> [What the task requires]:
Every entry in the data is to be written out exactly; no picture belongs in the copy.

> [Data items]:
★ ★ ★ ★

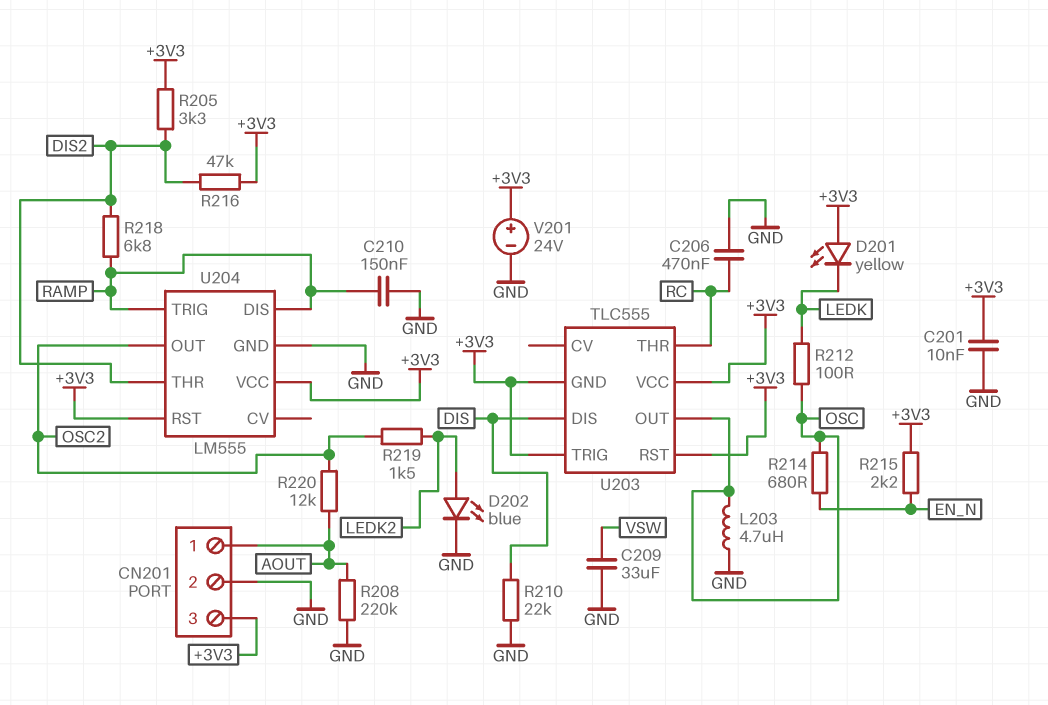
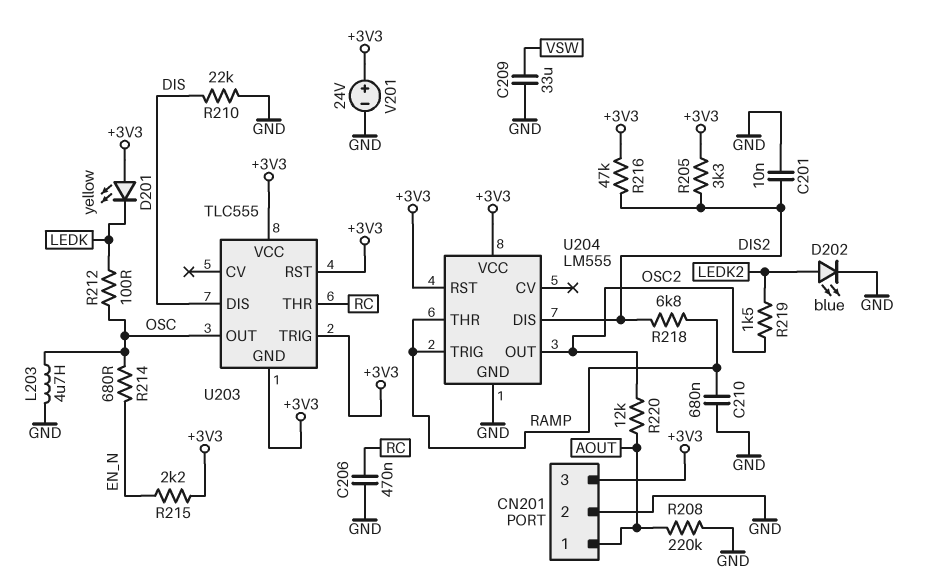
C201: 10nF (+3V3, GND) -> 10nF (DIS2, GND)
C210: 150nF (GND, RAMP) -> 680nF (GND, RAMP)
U204 pin DIS: RAMP -> DIS2
U204 pin THR: DIS2 -> RAMP

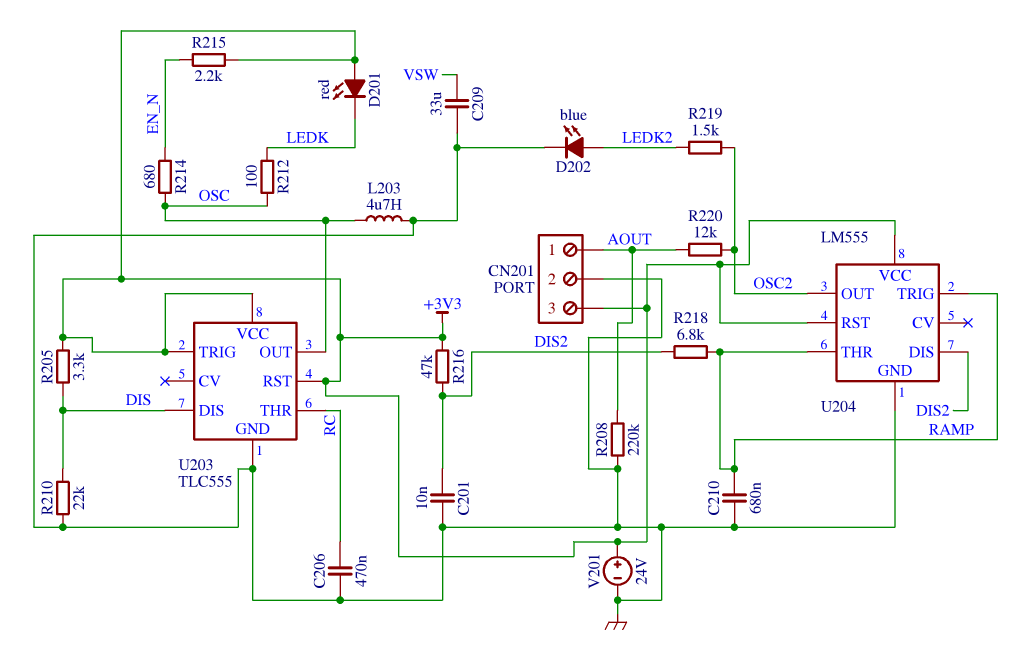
D201: LED yellow (A +3V3, K LEDK) -> LED red (A +3V3, K LEDK)
R205: 3.3k (+3V3, DIS2) -> 3.3k (+3V3, DIS)
U203 pin GND: +3V3 -> GND

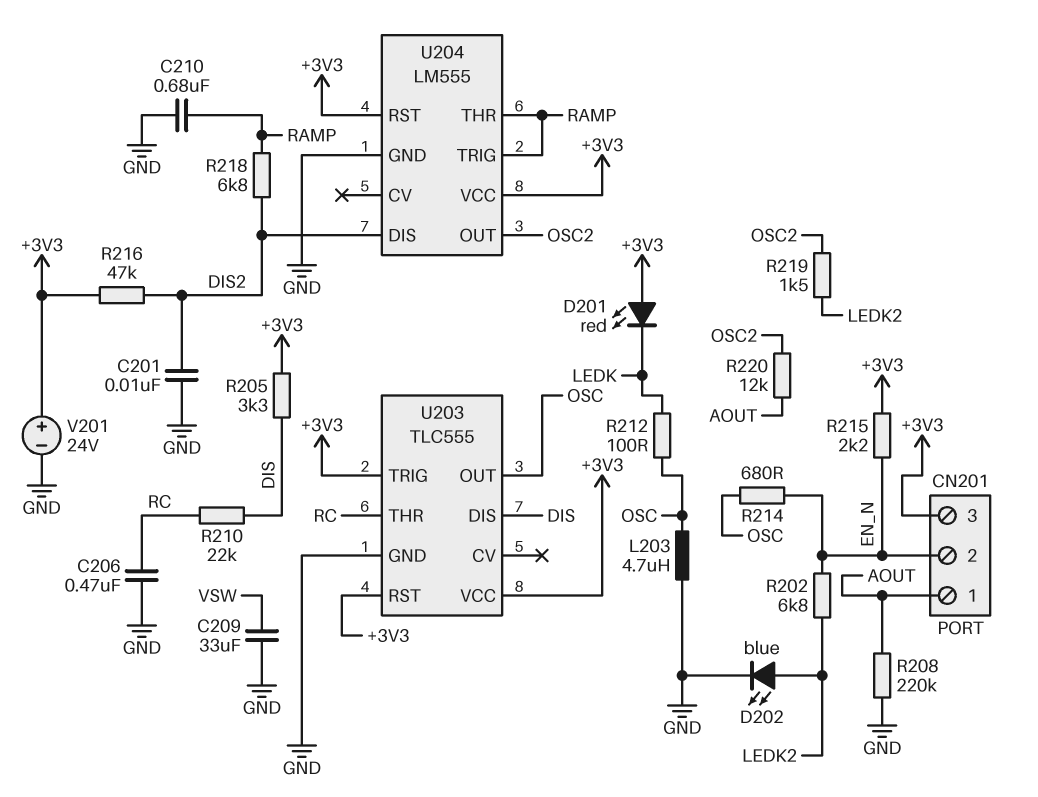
CN201 pin 2: GND -> EN_N
R202: none -> 6.8k (EN_N, LEDK2)
R210: 22k (DIS, GND) -> 22k (DIS, RC)

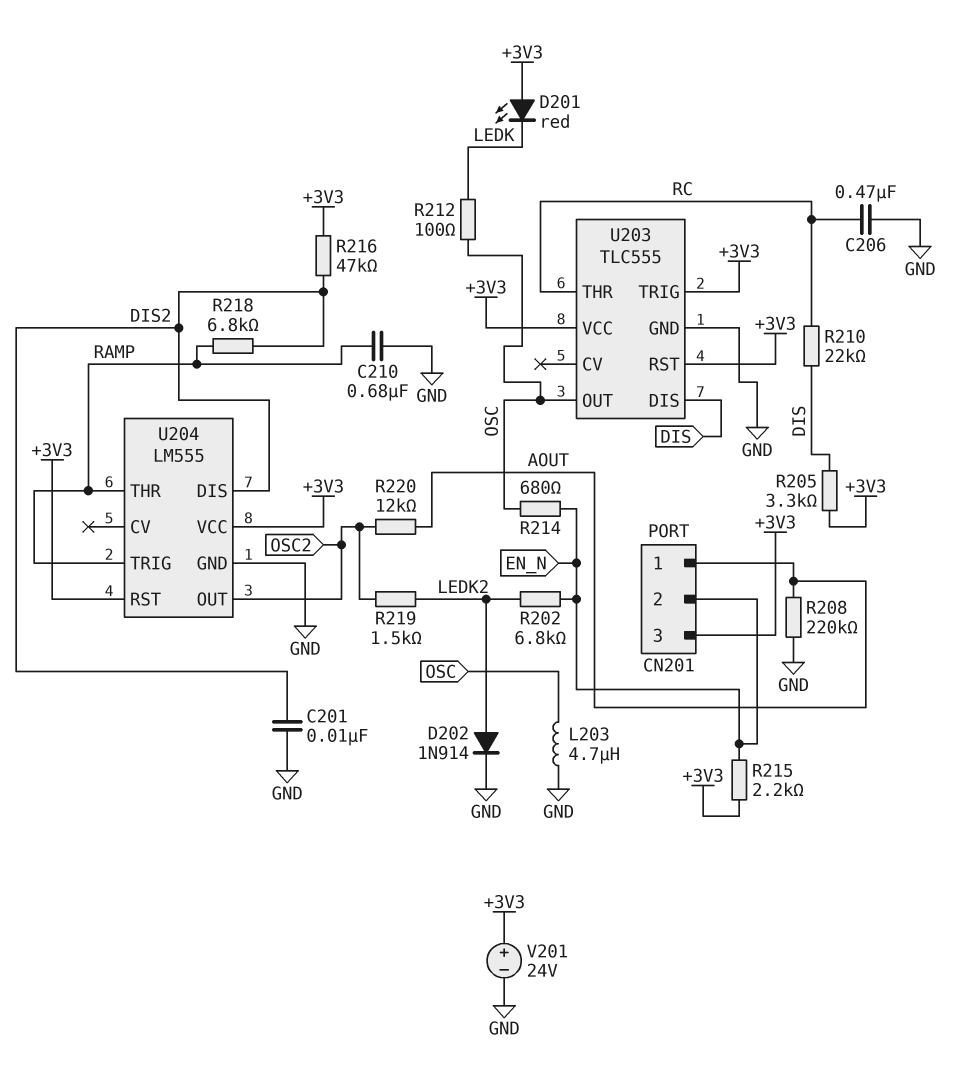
C209: 33uF (GND, VSW) -> none
D202: LED blue (A LEDK2, K GND) -> diode 1N914 (A LEDK2, K GND)

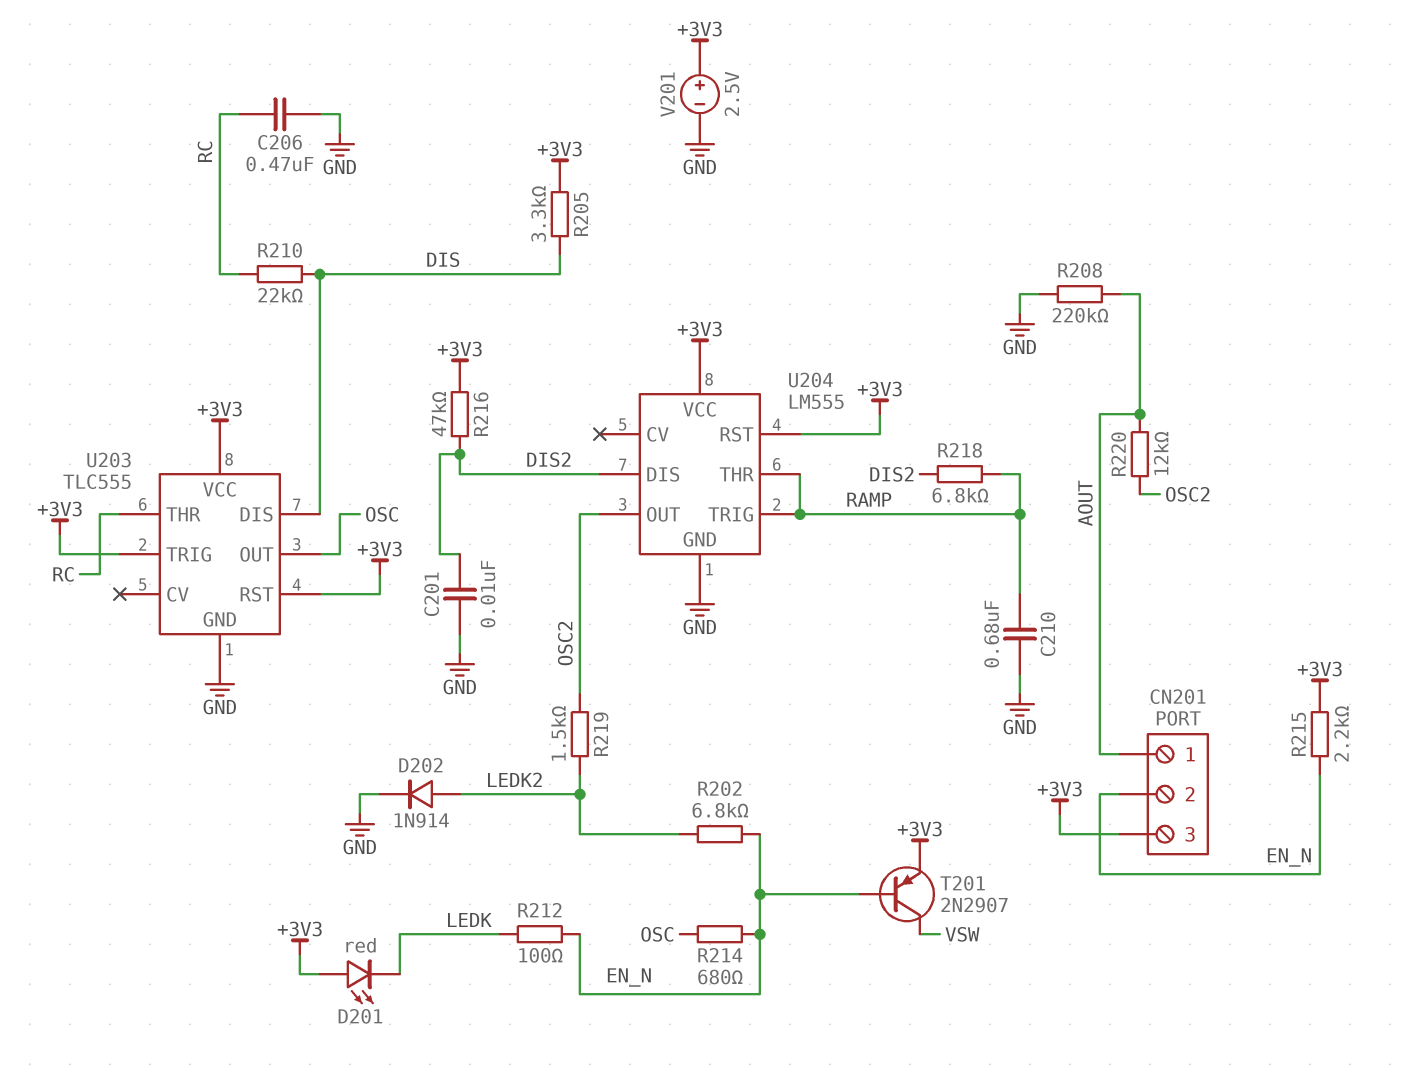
L203: 4.7uH (GND, OSC) -> none
R212: 100 (LEDK, OSC) -> 100 (EN_N, LEDK)
T201: none -> PNP 2N2907 (B EN_N, C VSW, E +3V3)
V201: 24V (plus +3V3, minus GND) -> 2.5V (plus +3V3, minus GND)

★ ★ ★ ★

> [Answer space]:
C201: 10nF (+3V3, GND) -> 10nF (DIS2, GND)
C210: 150nF (GND, RAMP) -> 680nF (GND, RAMP)
U204 pin DIS: RAMP -> DIS2
U204 pin THR: DIS2 -> RAMP

D201: LED yellow (A +3V3, K LEDK) -> LED red (A +3V3, K LEDK)
R205: 3.3k (+3V3, DIS2) -> 3.3k (+3V3, DIS)
U203 pin GND: +3V3 -> GND

CN201 pin 2: GND -> EN_N
R202: none -> 6.8k (EN_N, LEDK2)
R210: 22k (DIS, GND) -> 22k (DIS, RC)

C209: 33uF (GND, VSW) -> none
D202: LED blue (A LEDK2, K GND) -> diode 1N914 (A LEDK2, K GND)

L203: 4.7uH (GND, OSC) -> none
R212: 100 (LEDK, OSC) -> 100 (EN_N, LEDK)
T201: none -> PNP 2N2907 (B EN_N, C VSW, E +3V3)
V201: 24V (plus +3V3, minus GND) -> 2.5V (plus +3V3, minus GND)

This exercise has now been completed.